# TASK BRIEF:
Copy out the items below, from the start of the records up to and including the line that contains "yellow star: moved 10 px left, 6 px up", reproducing each line without alteration.

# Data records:
— Start —

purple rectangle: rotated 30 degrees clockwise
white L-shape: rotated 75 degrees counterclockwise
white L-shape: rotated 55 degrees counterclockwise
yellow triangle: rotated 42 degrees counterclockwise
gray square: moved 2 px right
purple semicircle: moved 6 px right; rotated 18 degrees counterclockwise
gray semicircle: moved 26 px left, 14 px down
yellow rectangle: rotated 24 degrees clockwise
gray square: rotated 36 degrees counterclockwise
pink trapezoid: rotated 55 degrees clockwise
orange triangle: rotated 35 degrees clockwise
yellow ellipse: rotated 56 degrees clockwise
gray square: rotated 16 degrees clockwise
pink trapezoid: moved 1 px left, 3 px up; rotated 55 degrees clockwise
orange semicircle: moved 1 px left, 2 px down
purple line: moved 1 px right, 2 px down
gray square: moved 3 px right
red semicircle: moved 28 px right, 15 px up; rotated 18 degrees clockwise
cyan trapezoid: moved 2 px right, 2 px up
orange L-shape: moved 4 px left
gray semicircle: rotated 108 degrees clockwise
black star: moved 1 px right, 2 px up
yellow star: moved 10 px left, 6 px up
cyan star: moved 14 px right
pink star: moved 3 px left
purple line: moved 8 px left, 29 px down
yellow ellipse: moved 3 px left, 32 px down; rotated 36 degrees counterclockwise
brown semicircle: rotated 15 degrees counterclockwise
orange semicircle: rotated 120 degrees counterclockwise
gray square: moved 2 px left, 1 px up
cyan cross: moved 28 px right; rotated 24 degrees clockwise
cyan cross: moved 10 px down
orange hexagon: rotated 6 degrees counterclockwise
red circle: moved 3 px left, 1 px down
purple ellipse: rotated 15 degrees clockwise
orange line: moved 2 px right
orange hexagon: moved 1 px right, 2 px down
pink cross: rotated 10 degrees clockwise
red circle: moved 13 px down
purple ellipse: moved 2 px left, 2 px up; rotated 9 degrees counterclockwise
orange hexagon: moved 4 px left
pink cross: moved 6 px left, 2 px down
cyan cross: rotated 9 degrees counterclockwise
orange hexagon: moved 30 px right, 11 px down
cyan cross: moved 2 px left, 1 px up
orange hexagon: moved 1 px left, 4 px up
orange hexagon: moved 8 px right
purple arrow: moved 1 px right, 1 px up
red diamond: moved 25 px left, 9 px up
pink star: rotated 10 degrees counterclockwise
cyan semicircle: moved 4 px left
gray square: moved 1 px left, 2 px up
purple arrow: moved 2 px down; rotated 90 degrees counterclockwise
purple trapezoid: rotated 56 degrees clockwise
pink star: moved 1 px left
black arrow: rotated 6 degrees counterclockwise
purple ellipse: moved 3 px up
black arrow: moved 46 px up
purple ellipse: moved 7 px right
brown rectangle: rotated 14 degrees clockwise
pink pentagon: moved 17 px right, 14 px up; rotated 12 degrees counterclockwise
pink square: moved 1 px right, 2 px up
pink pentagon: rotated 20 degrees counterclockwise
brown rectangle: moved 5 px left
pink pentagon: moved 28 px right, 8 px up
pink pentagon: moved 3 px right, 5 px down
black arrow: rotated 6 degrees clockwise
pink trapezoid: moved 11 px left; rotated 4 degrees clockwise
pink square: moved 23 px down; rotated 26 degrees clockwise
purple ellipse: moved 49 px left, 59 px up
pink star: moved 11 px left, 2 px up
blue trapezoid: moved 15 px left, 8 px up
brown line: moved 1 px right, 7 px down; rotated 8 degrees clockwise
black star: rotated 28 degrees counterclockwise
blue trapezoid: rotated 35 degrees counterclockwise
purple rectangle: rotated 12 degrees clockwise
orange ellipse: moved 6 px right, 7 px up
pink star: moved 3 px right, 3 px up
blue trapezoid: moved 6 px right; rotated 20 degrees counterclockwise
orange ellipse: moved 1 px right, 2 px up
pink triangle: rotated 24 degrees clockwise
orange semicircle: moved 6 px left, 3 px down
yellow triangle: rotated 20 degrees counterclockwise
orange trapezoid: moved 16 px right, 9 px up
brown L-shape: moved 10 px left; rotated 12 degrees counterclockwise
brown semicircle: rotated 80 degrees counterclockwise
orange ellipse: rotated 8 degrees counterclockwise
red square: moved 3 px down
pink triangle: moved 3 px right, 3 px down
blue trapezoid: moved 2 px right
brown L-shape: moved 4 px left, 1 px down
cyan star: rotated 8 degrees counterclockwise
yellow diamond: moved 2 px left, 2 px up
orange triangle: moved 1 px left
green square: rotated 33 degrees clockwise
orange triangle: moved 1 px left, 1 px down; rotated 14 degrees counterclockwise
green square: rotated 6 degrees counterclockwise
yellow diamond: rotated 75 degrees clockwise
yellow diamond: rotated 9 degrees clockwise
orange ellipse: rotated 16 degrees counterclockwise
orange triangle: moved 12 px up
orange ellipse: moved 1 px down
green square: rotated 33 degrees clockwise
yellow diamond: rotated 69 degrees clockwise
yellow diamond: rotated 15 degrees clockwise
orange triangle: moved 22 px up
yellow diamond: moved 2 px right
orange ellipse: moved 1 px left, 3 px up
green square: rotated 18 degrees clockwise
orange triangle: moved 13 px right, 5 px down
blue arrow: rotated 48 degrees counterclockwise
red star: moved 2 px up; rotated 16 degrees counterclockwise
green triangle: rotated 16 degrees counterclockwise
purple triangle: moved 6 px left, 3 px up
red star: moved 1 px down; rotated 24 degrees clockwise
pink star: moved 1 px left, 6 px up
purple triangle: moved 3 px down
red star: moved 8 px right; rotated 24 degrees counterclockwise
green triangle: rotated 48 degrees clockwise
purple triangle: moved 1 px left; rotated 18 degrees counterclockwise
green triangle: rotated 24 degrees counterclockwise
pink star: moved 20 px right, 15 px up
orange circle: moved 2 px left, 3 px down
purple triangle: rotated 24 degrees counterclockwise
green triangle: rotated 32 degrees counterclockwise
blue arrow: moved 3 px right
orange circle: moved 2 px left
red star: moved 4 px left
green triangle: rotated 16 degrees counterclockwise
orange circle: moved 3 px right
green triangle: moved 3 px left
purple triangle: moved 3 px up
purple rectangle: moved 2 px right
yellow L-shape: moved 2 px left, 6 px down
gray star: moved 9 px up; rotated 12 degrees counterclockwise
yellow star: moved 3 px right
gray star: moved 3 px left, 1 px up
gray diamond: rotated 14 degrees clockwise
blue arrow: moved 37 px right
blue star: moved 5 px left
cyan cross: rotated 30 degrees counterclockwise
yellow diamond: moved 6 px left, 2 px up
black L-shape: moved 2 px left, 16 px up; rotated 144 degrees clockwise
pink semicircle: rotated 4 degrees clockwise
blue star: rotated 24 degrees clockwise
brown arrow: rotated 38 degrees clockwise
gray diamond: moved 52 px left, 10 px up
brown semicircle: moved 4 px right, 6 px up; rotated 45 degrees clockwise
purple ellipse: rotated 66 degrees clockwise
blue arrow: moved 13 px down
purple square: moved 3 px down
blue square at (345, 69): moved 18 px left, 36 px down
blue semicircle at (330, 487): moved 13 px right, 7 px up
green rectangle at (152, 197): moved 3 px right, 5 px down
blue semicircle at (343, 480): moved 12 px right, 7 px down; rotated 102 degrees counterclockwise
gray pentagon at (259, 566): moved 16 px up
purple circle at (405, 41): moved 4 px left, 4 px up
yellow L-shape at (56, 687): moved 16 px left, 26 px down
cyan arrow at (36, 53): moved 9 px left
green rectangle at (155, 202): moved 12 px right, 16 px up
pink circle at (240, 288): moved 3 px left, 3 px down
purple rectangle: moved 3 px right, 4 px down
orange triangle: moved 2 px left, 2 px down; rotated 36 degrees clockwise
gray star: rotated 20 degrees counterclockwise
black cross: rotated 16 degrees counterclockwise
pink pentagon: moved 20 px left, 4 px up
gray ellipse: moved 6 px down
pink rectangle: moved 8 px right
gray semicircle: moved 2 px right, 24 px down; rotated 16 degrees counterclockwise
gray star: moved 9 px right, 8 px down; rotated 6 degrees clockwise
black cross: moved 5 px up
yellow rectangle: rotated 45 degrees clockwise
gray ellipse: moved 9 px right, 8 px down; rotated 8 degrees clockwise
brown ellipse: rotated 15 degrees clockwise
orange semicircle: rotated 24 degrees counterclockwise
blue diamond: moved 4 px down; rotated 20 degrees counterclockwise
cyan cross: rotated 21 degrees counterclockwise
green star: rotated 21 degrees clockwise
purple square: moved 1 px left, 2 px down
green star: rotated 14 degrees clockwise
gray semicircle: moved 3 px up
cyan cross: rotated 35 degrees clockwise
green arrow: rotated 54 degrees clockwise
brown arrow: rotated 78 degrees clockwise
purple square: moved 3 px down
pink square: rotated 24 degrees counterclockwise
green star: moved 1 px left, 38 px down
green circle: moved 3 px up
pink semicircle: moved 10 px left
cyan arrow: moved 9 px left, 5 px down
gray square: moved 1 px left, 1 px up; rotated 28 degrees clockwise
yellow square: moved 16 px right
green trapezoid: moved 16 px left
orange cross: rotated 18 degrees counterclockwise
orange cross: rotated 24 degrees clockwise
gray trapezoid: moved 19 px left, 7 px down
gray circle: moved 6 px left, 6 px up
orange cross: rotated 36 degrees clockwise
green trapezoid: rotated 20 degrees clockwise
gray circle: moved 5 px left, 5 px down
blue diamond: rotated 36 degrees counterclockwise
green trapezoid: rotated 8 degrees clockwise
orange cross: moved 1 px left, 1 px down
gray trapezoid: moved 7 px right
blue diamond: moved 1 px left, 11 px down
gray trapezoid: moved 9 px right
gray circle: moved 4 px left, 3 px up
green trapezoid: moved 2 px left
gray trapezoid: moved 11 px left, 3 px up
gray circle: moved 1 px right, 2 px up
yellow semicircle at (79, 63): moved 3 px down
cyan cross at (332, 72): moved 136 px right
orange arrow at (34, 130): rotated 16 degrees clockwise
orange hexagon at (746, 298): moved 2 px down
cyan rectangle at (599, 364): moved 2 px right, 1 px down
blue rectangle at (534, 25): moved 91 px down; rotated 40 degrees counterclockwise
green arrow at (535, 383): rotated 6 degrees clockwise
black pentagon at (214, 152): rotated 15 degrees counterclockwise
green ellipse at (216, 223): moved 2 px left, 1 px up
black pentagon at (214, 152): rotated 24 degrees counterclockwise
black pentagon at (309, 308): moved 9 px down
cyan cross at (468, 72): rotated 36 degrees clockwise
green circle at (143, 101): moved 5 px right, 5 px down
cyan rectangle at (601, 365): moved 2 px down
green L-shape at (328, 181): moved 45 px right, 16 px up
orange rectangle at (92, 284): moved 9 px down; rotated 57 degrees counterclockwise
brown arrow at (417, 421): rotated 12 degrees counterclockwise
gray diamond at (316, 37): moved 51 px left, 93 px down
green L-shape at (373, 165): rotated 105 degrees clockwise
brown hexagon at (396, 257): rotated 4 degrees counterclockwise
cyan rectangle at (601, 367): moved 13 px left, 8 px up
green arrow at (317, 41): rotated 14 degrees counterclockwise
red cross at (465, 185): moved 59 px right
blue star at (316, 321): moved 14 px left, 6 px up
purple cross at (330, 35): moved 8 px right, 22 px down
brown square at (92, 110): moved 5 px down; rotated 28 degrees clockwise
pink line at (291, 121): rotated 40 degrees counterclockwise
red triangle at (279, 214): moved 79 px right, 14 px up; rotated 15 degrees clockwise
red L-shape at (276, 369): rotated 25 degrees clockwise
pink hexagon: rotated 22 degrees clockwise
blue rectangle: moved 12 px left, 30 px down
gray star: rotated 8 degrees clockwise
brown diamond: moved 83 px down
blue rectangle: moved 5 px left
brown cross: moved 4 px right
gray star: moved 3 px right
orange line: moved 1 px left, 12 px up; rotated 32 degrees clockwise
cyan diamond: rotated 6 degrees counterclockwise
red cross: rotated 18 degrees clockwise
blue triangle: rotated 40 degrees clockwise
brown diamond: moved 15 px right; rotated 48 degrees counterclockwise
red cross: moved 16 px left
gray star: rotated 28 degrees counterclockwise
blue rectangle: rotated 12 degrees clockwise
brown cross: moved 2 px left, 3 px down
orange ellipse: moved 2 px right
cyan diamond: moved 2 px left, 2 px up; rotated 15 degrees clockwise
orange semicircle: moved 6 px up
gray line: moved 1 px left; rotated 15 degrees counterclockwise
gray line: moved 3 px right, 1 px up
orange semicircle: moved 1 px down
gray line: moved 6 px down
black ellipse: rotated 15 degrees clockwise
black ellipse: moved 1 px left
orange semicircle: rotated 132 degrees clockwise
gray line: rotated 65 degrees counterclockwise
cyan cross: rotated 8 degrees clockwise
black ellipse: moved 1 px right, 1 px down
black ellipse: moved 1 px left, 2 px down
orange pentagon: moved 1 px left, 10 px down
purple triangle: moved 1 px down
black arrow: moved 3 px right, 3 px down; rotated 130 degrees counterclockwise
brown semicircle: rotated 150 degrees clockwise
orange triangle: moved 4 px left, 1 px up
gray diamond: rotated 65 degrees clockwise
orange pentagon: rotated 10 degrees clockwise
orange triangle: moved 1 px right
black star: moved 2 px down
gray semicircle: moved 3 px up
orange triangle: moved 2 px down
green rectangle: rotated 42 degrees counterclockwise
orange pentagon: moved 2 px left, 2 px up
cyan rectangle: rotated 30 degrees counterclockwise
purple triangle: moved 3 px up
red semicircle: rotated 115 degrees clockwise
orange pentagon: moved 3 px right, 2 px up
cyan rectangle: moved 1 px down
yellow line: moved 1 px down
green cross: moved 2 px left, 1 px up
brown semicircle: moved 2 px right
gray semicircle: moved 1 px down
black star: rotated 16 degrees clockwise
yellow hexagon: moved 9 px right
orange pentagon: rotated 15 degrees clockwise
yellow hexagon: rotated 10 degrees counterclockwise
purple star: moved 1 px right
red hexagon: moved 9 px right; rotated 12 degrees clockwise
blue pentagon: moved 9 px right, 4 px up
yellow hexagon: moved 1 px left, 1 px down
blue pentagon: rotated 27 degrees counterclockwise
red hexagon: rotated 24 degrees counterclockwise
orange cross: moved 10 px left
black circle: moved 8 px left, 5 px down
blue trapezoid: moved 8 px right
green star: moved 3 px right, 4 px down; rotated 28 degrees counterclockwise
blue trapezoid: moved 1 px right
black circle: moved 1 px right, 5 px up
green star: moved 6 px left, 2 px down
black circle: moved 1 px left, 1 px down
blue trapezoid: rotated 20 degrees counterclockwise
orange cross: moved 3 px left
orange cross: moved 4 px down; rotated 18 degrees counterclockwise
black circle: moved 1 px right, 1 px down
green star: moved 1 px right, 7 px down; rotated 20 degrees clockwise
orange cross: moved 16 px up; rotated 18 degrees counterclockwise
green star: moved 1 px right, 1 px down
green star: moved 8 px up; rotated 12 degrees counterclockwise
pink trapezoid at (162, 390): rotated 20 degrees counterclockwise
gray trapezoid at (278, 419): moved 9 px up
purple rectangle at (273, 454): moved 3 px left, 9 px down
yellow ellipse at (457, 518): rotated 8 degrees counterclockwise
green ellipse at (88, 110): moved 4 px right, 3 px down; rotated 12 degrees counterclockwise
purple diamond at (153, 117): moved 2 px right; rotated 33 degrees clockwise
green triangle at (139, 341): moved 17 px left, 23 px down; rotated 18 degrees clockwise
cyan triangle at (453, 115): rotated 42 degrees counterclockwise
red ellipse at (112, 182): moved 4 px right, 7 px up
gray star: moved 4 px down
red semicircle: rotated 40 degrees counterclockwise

— End —

# IN RESPONSE:
purple rectangle: rotated 30 degrees clockwise
white L-shape: rotated 75 degrees counterclockwise
white L-shape: rotated 55 degrees counterclockwise
yellow triangle: rotated 42 degrees counterclockwise
gray square: moved 2 px right
purple semicircle: moved 6 px right; rotated 18 degrees counterclockwise
gray semicircle: moved 26 px left, 14 px down
yellow rectangle: rotated 24 degrees clockwise
gray square: rotated 36 degrees counterclockwise
pink trapezoid: rotated 55 degrees clockwise
orange triangle: rotated 35 degrees clockwise
yellow ellipse: rotated 56 degrees clockwise
gray square: rotated 16 degrees clockwise
pink trapezoid: moved 1 px left, 3 px up; rotated 55 degrees clockwise
orange semicircle: moved 1 px left, 2 px down
purple line: moved 1 px right, 2 px down
gray square: moved 3 px right
red semicircle: moved 28 px right, 15 px up; rotated 18 degrees clockwise
cyan trapezoid: moved 2 px right, 2 px up
orange L-shape: moved 4 px left
gray semicircle: rotated 108 degrees clockwise
black star: moved 1 px right, 2 px up
yellow star: moved 10 px left, 6 px up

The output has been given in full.